*Job*
Transcribe the stretch of entries below from the line with "white 1x1 cone" through the line with "white 1x4 brick", exactly and with both ends included; leave out all other lines.

+ + + + + + +

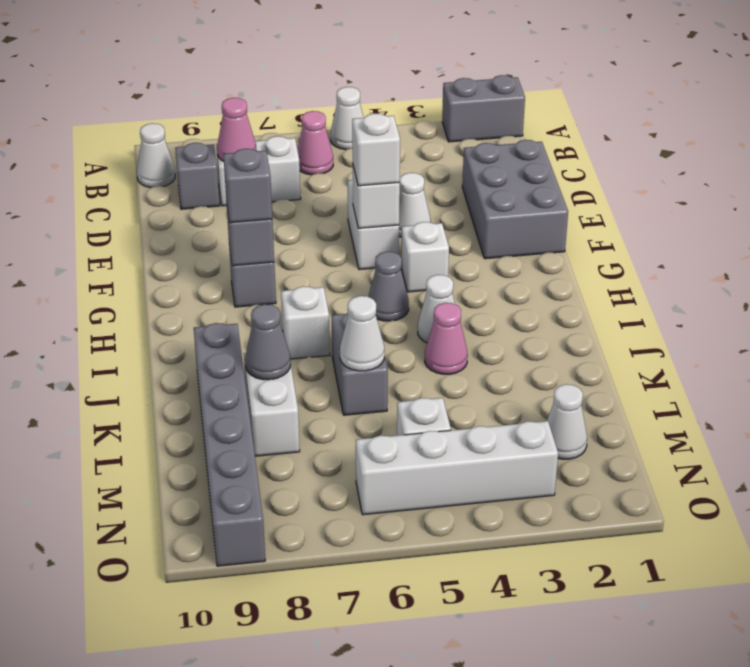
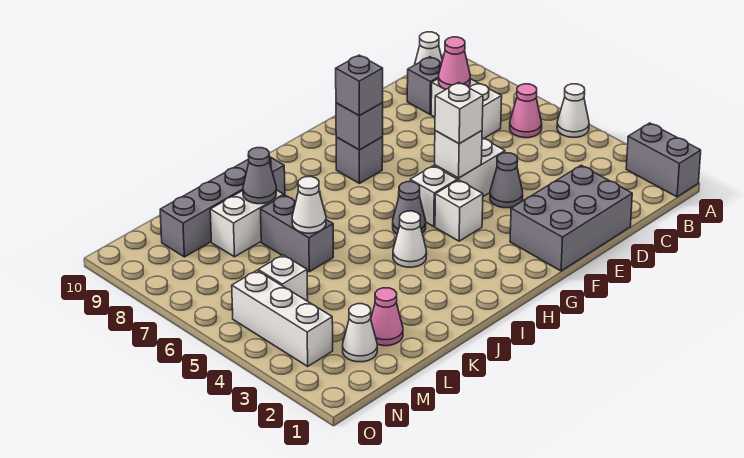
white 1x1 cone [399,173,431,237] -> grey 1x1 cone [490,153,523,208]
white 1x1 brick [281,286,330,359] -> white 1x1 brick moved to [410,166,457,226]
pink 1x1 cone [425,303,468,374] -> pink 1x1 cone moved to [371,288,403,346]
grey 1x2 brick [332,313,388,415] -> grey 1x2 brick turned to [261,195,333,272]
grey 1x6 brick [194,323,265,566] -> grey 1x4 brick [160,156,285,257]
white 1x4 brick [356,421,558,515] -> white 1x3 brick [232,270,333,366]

+ + + + + + +

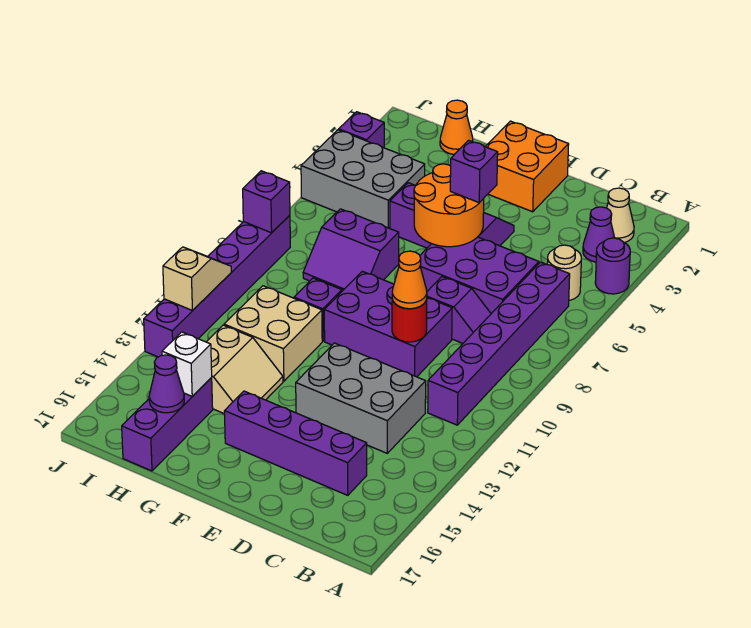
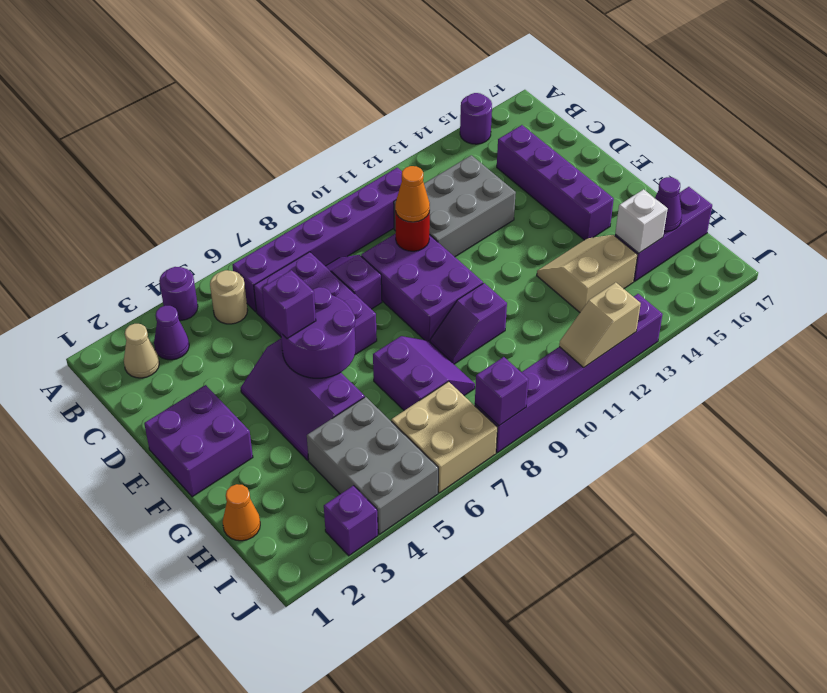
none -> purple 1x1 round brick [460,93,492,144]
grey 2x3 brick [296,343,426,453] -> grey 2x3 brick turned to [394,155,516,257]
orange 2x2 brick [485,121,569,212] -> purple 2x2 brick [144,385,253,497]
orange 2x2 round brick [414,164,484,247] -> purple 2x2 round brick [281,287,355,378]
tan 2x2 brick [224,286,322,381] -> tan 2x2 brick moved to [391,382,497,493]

+ + + + + + +

*Result of this exercise*
white 1x1 cone [399,173,431,237] -> grey 1x1 cone [490,153,523,208]
white 1x1 brick [281,286,330,359] -> white 1x1 brick moved to [410,166,457,226]
pink 1x1 cone [425,303,468,374] -> pink 1x1 cone moved to [371,288,403,346]
grey 1x2 brick [332,313,388,415] -> grey 1x2 brick turned to [261,195,333,272]
grey 1x6 brick [194,323,265,566] -> grey 1x4 brick [160,156,285,257]
white 1x4 brick [356,421,558,515] -> white 1x3 brick [232,270,333,366]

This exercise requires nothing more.